** DATASET EXTRACT follows **

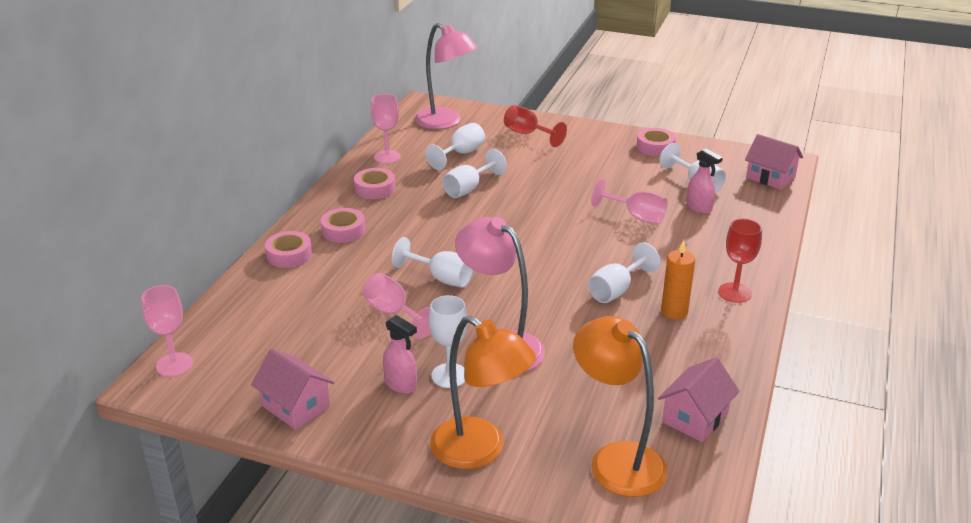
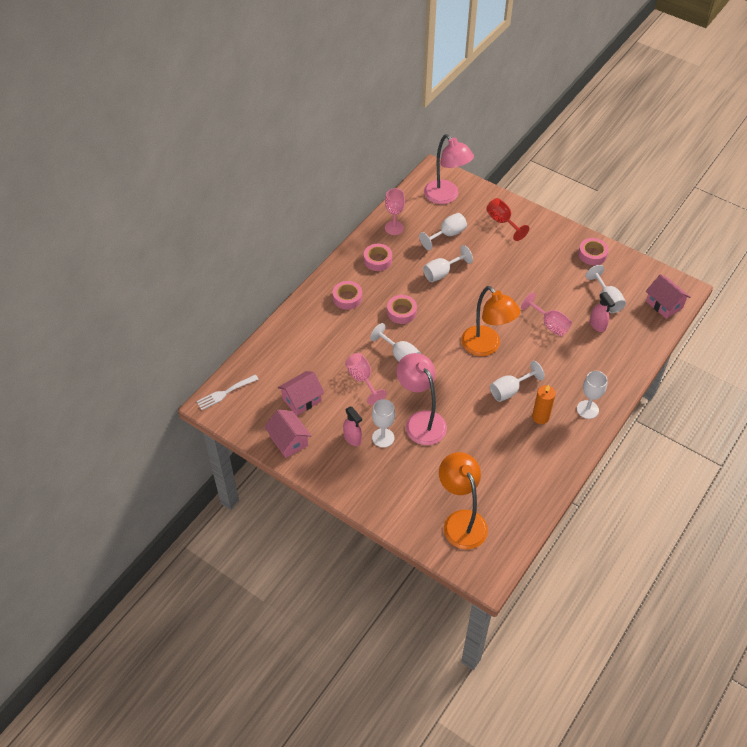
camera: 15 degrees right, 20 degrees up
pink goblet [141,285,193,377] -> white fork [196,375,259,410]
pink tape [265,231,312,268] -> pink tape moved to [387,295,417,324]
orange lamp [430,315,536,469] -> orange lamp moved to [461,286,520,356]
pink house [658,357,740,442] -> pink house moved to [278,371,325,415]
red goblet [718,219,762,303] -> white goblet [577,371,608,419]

** End of DATASET EXTRACT **
** DATASET EXTRACT follows **

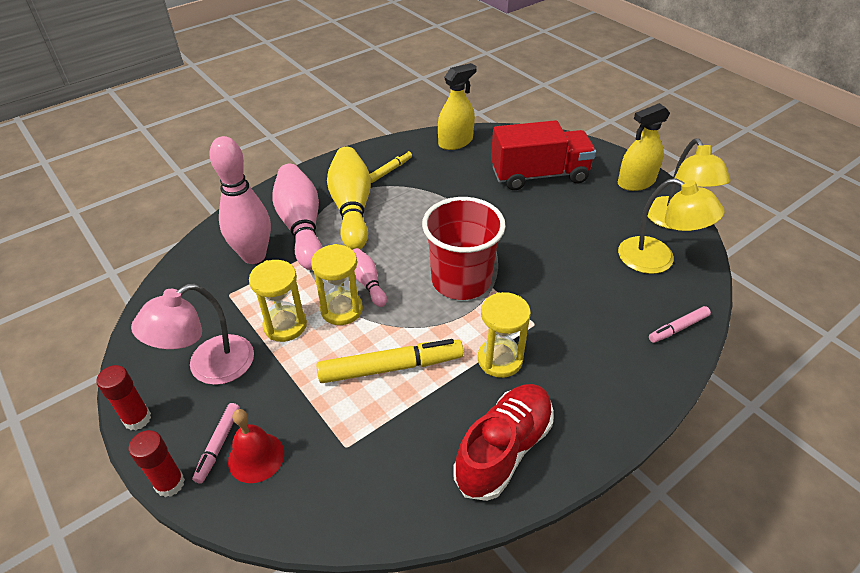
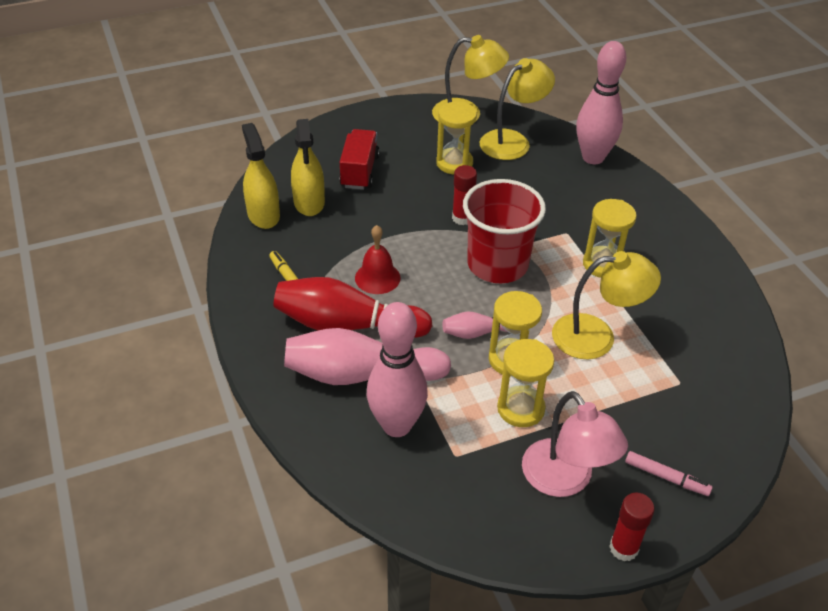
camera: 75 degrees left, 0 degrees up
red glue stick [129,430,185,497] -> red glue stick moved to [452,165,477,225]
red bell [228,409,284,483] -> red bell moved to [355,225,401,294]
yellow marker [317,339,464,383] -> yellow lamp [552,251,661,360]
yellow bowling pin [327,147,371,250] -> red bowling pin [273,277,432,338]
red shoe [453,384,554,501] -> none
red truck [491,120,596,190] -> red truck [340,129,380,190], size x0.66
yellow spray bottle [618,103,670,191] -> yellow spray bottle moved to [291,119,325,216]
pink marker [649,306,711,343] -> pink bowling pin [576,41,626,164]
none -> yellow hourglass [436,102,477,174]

** End of DATASET EXTRACT **
** DATASET EXTRACT follows **

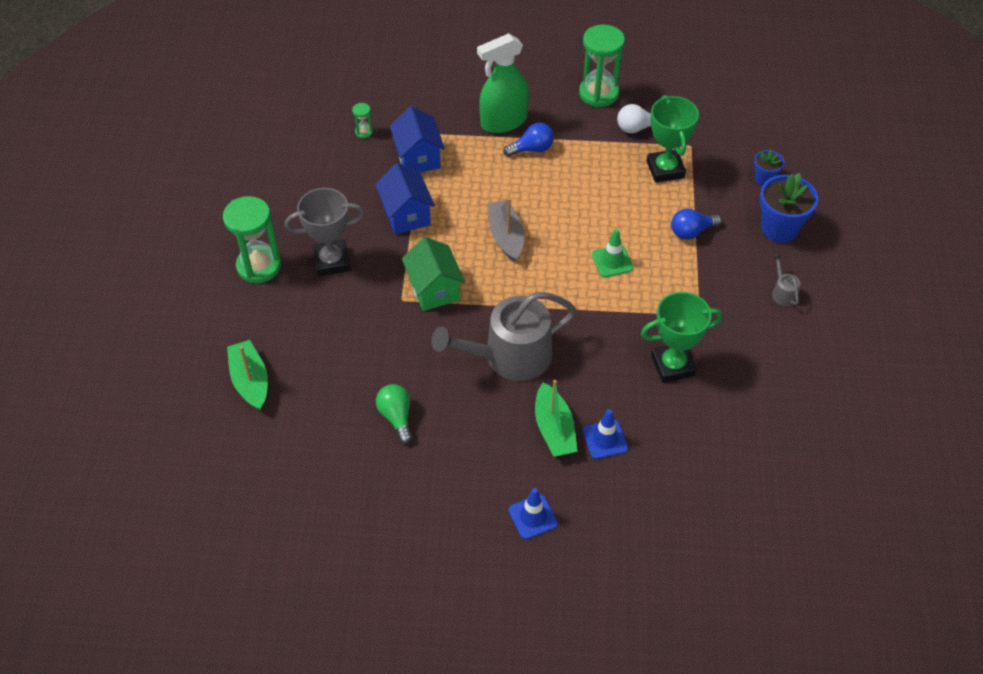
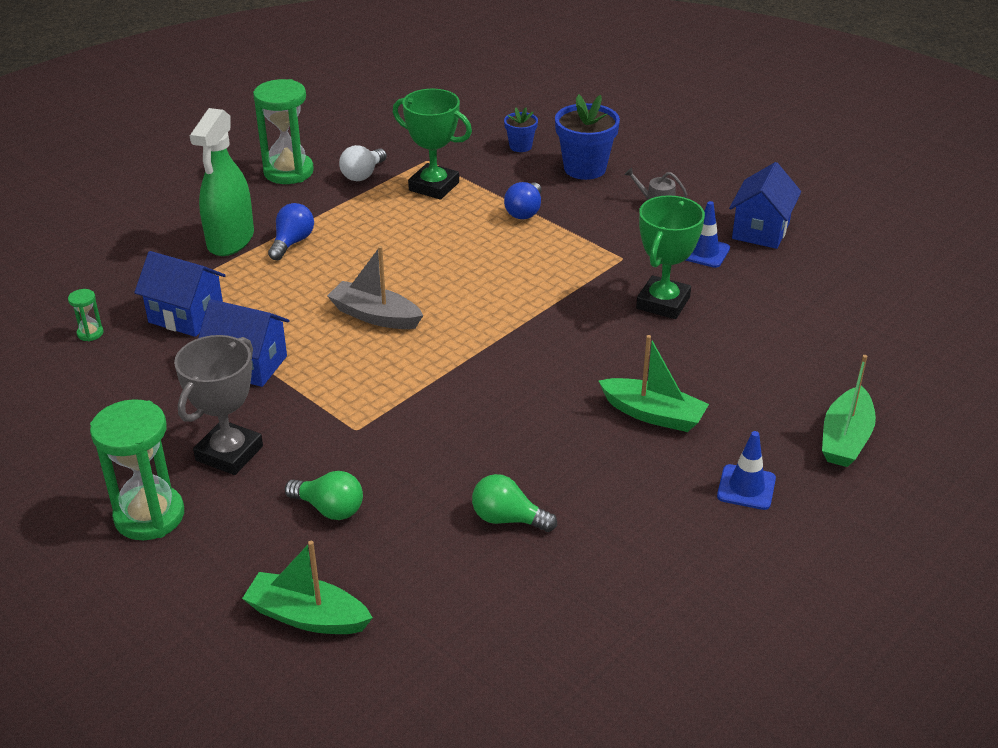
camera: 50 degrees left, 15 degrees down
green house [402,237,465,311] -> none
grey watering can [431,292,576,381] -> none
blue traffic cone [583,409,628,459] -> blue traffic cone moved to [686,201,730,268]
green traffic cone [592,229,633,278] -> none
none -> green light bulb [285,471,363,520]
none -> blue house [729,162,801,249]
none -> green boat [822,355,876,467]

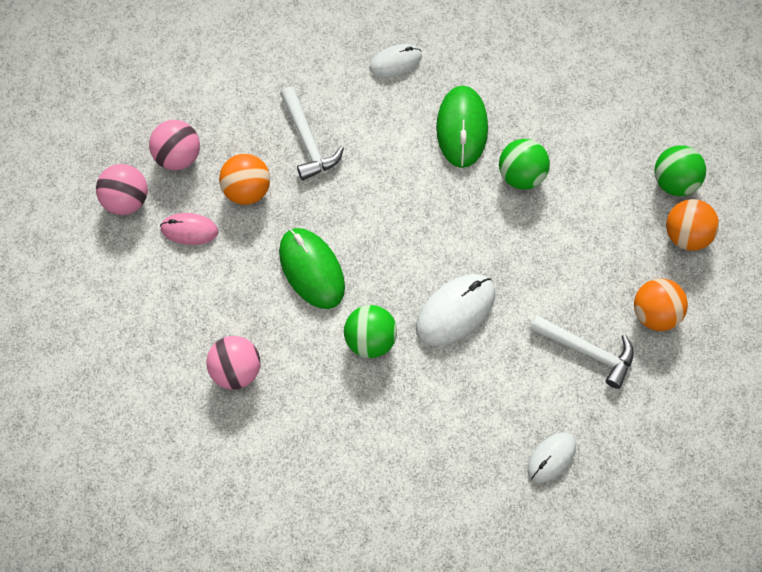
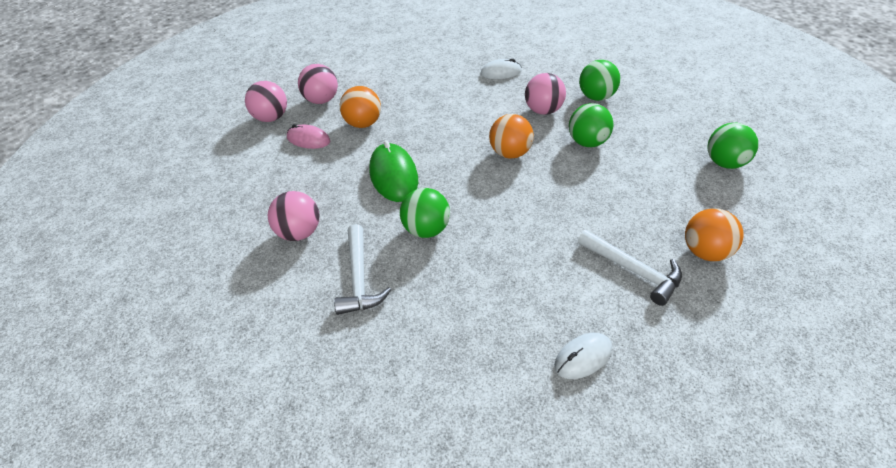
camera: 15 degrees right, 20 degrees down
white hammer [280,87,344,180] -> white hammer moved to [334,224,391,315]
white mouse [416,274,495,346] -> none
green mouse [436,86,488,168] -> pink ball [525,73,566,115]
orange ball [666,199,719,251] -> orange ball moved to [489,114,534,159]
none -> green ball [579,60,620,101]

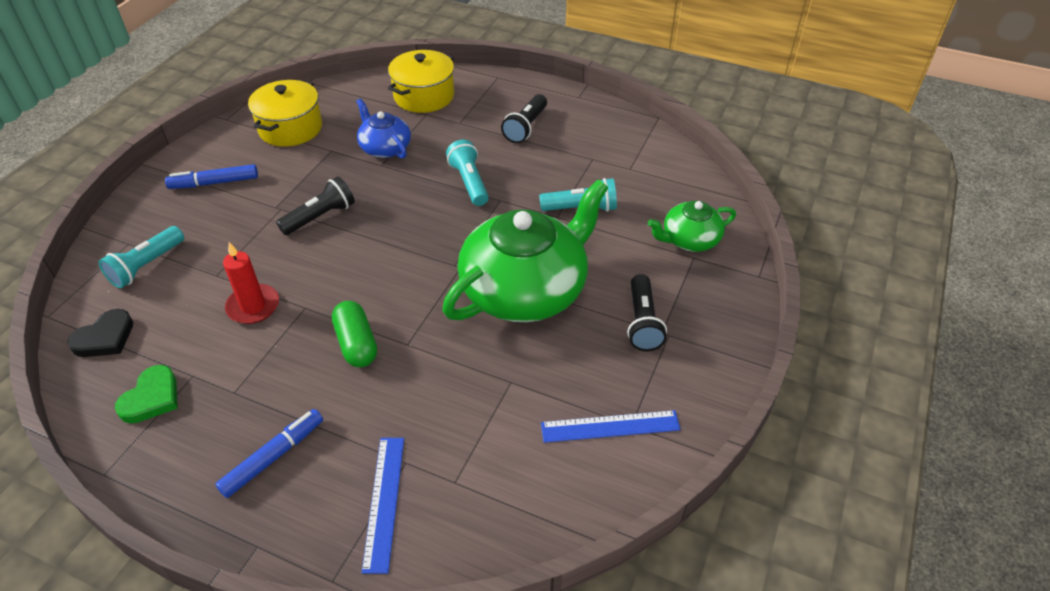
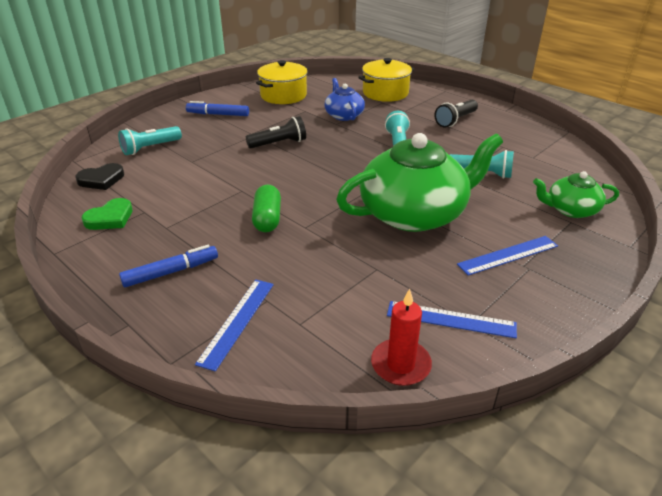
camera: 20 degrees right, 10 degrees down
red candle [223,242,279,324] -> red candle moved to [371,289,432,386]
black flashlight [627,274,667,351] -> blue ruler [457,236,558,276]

** End of DATASET EXTRACT **

• _ASSIGNMENT_: Among the records, find every line holding the word "pink" and copy it.

• _ANSWER BELOW_:
pink goblet [141,285,193,377] -> white fork [196,375,259,410]
pink tape [265,231,312,268] -> pink tape moved to [387,295,417,324]
pink house [658,357,740,442] -> pink house moved to [278,371,325,415]
pink marker [649,306,711,343] -> pink bowling pin [576,41,626,164]
green mouse [436,86,488,168] -> pink ball [525,73,566,115]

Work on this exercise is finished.